*** Opening of Input for this task ***

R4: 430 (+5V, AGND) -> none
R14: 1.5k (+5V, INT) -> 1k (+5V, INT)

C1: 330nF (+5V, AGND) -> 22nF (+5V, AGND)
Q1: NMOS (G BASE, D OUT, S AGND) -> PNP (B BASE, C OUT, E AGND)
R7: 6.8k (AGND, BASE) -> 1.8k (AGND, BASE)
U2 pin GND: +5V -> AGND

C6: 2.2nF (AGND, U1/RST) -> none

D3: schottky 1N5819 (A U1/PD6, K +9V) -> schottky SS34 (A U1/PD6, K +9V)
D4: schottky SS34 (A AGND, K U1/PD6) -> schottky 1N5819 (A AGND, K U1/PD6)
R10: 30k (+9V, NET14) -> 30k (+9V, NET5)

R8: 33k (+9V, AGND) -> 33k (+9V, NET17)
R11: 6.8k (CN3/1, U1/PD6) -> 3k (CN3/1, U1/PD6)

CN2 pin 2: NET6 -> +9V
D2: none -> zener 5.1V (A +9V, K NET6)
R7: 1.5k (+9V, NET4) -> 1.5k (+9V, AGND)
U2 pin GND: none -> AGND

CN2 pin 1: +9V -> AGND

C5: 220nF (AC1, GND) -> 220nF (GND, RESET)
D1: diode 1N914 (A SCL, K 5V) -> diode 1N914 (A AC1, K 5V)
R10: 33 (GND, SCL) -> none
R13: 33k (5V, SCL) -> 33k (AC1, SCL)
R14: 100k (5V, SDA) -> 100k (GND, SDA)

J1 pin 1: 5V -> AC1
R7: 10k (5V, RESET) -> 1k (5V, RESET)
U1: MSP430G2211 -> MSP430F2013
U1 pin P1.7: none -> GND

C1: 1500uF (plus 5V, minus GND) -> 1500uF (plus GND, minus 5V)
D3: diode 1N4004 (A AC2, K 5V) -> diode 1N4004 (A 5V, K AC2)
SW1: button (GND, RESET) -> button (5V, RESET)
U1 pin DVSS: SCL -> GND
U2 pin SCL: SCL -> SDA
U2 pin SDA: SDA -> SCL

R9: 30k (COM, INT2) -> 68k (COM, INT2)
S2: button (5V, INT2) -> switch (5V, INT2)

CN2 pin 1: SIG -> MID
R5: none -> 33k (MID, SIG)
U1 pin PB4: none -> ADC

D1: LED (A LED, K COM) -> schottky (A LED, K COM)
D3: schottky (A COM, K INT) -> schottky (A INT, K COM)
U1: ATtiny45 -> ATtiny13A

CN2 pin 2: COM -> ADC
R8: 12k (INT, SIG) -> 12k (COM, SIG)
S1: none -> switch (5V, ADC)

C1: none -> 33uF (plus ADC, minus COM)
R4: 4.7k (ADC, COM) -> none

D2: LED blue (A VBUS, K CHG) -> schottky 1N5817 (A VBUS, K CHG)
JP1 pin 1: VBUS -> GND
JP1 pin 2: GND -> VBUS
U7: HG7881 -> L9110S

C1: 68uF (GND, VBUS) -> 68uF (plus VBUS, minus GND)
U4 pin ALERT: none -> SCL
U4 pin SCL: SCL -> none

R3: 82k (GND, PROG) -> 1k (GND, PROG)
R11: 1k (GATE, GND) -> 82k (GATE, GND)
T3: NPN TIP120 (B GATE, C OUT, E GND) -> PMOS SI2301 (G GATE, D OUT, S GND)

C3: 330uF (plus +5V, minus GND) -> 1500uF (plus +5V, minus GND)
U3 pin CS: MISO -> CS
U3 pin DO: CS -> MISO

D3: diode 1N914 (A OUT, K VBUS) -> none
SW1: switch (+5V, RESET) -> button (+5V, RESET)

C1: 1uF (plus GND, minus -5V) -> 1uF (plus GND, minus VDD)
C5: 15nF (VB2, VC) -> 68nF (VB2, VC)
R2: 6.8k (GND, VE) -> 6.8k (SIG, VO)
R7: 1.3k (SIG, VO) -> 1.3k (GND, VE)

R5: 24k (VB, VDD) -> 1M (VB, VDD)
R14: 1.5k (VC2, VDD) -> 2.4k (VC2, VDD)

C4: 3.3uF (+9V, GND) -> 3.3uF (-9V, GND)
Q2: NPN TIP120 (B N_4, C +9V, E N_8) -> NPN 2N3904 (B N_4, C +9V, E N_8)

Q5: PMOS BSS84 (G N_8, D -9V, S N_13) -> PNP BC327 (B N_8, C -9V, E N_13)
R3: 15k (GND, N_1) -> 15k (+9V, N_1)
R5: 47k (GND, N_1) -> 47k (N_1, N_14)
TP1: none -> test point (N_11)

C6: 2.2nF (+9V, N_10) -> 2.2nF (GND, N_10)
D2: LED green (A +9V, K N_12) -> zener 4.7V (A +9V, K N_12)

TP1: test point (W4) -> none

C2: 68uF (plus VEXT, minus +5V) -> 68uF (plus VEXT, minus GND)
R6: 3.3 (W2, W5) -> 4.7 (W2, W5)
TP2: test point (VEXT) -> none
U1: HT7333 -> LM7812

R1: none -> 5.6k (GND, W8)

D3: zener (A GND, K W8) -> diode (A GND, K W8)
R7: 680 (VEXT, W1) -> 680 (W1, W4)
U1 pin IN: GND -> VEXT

*** Close of Input for this task ***

The string "GATE" marks the lines to return from the material. Copy each one.

• Result
R11: 1k (GATE, GND) -> 82k (GATE, GND)
T3: NPN TIP120 (B GATE, C OUT, E GND) -> PMOS SI2301 (G GATE, D OUT, S GND)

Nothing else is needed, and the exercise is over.